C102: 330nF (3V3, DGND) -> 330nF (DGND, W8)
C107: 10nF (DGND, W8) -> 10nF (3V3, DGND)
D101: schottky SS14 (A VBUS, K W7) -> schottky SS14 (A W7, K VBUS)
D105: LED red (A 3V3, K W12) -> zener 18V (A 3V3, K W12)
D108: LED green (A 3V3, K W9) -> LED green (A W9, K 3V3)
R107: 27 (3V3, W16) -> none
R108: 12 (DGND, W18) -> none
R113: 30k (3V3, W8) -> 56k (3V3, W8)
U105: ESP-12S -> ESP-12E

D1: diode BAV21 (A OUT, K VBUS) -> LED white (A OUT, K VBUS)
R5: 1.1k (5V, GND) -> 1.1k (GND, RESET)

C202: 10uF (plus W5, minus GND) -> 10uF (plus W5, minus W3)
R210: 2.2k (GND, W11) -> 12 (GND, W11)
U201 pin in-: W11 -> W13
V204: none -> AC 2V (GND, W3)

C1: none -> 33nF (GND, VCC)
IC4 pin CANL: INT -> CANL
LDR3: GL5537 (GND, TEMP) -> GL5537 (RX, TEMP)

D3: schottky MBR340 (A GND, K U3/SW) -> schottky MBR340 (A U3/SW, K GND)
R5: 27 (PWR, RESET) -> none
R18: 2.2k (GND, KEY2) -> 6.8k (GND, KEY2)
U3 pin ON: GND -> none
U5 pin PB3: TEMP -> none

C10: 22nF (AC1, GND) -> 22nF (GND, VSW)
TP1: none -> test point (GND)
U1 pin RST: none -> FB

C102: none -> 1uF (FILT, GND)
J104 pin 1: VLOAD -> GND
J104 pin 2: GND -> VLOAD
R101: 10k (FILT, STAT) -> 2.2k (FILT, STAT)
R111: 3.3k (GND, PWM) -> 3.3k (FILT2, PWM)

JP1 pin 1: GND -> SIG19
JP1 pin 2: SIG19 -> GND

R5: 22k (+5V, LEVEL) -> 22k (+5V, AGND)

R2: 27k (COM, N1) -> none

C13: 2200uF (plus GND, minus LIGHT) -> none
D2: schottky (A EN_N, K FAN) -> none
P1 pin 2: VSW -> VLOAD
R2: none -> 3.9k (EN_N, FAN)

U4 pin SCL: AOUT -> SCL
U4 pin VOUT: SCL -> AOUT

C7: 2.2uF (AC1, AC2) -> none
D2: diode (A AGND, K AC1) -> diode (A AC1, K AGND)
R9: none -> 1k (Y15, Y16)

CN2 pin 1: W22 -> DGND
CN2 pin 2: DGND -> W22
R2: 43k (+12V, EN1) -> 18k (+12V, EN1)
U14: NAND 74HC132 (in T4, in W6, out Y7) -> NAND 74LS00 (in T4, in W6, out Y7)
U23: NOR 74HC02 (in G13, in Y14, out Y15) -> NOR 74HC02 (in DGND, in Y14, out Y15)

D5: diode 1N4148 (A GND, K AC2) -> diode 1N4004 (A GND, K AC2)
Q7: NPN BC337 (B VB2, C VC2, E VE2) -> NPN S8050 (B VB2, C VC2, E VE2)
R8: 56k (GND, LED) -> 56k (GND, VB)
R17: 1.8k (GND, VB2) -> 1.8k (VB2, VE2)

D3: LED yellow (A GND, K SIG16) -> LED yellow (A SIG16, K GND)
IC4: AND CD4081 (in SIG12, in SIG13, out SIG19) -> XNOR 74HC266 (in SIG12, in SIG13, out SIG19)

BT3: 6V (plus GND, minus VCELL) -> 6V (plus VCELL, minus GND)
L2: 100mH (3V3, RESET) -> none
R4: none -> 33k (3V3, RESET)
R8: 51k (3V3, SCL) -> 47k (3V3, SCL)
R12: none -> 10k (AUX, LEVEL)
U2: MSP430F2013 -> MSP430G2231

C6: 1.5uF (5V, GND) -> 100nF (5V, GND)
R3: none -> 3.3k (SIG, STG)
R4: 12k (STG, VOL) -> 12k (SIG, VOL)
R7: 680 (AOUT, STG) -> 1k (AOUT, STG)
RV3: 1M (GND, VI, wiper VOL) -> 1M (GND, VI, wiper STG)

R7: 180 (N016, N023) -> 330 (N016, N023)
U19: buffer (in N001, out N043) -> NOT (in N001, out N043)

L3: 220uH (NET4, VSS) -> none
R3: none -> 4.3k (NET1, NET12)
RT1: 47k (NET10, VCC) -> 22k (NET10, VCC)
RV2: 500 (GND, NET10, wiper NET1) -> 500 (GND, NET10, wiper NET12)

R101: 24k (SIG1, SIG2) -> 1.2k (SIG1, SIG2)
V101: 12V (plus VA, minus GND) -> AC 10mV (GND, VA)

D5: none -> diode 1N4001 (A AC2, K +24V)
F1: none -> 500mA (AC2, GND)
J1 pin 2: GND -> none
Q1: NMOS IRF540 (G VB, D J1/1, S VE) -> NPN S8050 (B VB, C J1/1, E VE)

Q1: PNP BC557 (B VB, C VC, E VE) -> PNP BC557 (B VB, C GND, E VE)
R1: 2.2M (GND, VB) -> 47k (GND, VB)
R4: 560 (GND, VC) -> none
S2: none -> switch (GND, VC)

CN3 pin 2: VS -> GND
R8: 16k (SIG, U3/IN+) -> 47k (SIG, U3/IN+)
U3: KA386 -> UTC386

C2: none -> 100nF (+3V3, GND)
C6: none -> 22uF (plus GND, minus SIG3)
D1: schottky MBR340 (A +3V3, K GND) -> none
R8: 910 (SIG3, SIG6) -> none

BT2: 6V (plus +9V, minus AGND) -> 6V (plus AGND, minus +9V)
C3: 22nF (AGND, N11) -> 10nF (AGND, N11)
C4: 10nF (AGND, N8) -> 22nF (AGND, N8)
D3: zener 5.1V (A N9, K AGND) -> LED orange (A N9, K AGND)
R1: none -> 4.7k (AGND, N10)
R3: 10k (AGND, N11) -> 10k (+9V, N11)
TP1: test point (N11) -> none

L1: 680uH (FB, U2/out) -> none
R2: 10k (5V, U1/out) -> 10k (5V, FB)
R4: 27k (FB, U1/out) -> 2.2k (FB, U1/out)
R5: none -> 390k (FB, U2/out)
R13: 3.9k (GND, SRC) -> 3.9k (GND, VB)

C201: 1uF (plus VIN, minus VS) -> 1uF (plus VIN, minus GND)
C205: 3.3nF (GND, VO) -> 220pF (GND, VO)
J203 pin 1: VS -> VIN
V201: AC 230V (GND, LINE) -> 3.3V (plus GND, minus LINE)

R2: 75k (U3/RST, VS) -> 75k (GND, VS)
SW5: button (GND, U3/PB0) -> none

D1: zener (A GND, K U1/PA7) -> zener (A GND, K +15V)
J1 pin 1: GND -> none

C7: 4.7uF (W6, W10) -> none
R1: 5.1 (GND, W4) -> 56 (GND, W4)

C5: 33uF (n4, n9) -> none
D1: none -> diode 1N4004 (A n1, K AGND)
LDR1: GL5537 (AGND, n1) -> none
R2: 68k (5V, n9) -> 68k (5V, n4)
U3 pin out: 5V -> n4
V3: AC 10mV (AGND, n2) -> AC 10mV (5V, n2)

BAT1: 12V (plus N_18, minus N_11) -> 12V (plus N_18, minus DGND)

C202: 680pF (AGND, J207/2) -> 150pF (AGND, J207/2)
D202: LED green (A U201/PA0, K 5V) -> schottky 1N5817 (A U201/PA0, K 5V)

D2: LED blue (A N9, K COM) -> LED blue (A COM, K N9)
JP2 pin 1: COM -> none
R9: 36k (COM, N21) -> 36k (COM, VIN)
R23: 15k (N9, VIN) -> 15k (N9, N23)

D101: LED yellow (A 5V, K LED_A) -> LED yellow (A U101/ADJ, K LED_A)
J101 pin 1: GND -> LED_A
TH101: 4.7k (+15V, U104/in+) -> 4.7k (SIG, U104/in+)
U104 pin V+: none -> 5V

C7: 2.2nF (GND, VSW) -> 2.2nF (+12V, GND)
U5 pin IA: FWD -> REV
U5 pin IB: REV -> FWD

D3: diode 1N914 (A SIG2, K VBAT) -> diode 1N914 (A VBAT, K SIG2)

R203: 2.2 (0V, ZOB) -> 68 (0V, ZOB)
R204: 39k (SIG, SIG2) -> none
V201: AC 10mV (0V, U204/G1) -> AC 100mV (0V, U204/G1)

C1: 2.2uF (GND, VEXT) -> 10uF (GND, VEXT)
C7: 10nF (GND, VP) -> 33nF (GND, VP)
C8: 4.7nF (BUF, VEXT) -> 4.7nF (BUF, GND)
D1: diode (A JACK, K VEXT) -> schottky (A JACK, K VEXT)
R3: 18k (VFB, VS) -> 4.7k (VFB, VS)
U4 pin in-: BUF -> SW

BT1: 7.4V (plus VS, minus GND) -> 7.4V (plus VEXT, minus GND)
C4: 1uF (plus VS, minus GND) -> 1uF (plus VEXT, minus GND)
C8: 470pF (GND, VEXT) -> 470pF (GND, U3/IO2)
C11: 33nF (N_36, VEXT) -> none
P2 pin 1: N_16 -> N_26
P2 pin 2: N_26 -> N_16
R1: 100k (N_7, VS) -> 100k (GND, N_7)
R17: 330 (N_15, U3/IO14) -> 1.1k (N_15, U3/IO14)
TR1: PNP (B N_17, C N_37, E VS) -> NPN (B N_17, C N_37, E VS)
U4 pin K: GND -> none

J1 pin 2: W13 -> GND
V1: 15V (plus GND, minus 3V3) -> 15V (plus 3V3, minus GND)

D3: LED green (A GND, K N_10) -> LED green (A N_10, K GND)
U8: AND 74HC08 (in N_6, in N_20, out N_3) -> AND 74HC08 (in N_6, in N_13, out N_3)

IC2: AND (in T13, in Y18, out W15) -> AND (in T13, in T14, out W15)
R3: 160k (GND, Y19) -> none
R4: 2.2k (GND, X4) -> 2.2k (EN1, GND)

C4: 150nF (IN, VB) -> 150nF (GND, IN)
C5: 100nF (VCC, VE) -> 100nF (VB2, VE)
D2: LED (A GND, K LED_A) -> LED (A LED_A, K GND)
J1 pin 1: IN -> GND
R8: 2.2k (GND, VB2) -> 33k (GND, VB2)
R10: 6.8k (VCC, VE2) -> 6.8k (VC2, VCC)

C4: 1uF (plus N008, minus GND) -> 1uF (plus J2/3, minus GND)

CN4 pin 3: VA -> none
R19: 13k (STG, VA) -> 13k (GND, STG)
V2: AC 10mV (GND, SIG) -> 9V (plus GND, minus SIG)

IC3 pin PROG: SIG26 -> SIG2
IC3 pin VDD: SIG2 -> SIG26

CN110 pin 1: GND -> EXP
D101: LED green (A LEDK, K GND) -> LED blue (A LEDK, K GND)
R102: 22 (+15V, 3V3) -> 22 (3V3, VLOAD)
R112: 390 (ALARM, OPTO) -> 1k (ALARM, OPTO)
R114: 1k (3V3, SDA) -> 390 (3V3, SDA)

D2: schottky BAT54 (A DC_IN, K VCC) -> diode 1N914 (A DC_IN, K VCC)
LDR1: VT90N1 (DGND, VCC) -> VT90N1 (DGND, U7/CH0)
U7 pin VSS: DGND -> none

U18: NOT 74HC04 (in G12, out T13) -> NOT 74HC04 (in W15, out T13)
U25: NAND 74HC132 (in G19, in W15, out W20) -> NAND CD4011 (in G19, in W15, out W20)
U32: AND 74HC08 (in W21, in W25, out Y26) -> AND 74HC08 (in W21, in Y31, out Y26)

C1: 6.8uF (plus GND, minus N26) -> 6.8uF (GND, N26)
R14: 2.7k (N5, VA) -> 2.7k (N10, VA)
-------
Pull out every line of the entries that includes the word "VLOAD".

J104 pin 1: VLOAD -> GND
J104 pin 2: GND -> VLOAD
P1 pin 2: VSW -> VLOAD
R102: 22 (+15V, 3V3) -> 22 (3V3, VLOAD)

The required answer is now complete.